Transcribe these records exactly, dropping every picture.

# [Materials provided]

☆ ☆ ☆ ☆ ☆ ☆ ☆

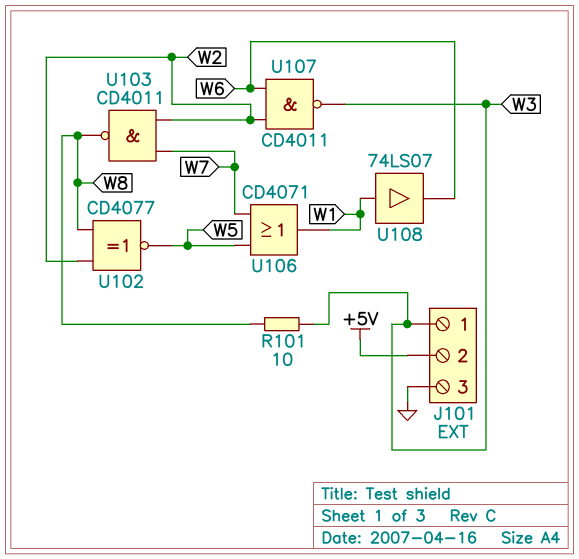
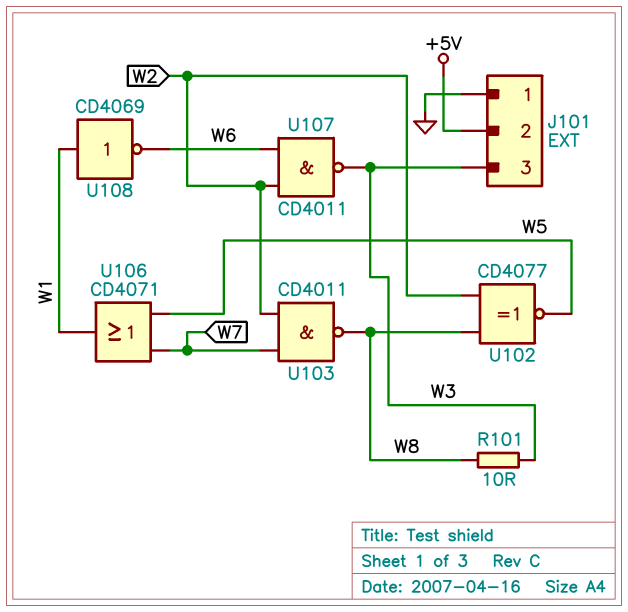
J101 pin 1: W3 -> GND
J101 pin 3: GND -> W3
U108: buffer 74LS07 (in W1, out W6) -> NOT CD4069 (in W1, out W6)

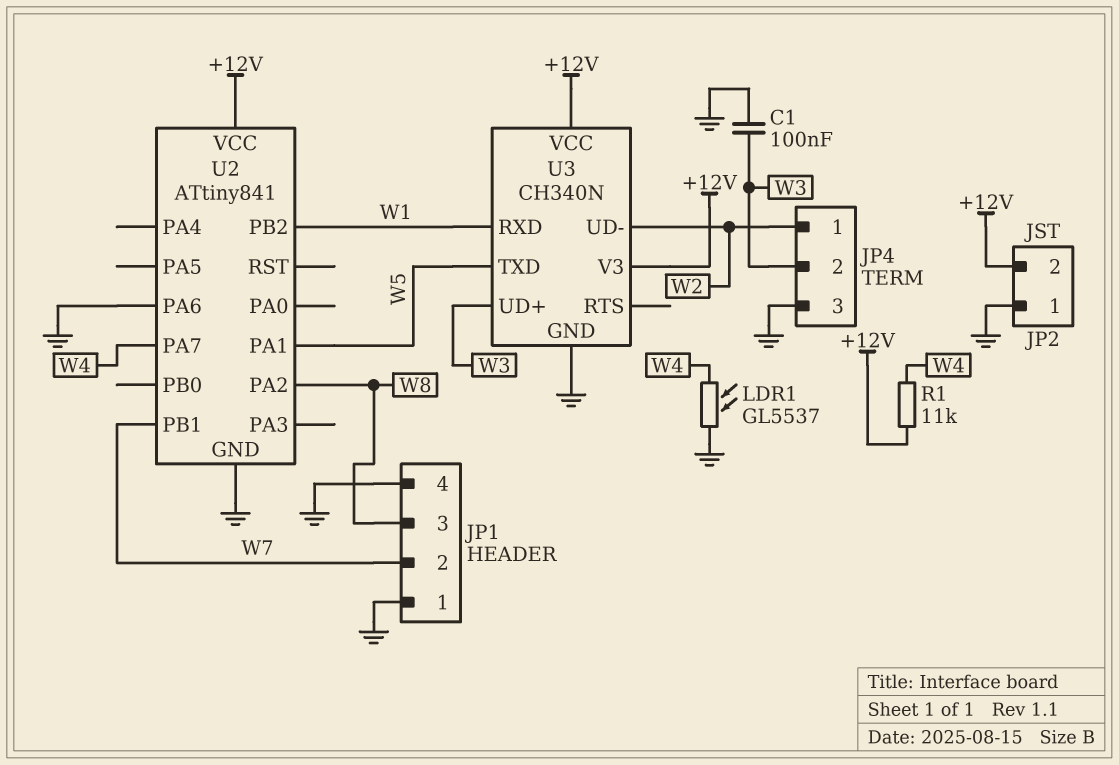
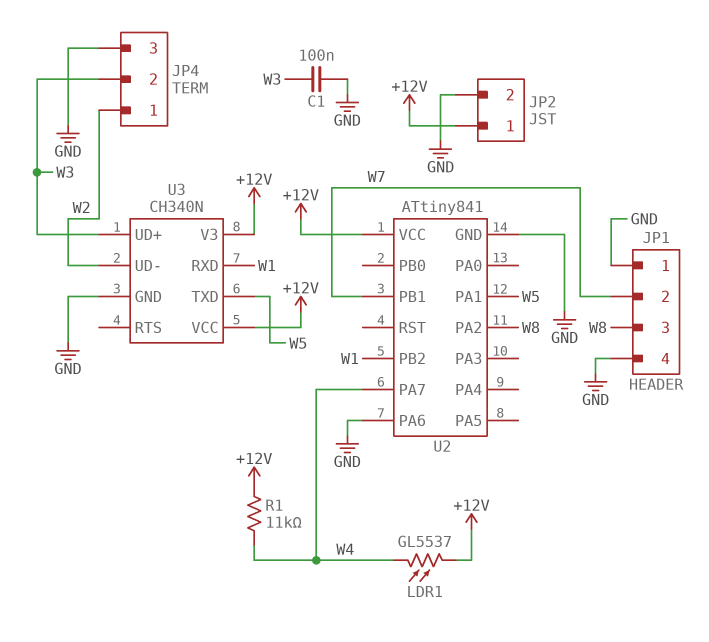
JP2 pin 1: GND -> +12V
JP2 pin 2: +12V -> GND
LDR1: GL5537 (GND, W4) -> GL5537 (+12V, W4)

☆ ☆ ☆ ☆ ☆ ☆ ☆

# [Task result]
J101 pin 1: W3 -> GND
J101 pin 3: GND -> W3
U108: buffer 74LS07 (in W1, out W6) -> NOT CD4069 (in W1, out W6)

JP2 pin 1: GND -> +12V
JP2 pin 2: +12V -> GND
LDR1: GL5537 (GND, W4) -> GL5537 (+12V, W4)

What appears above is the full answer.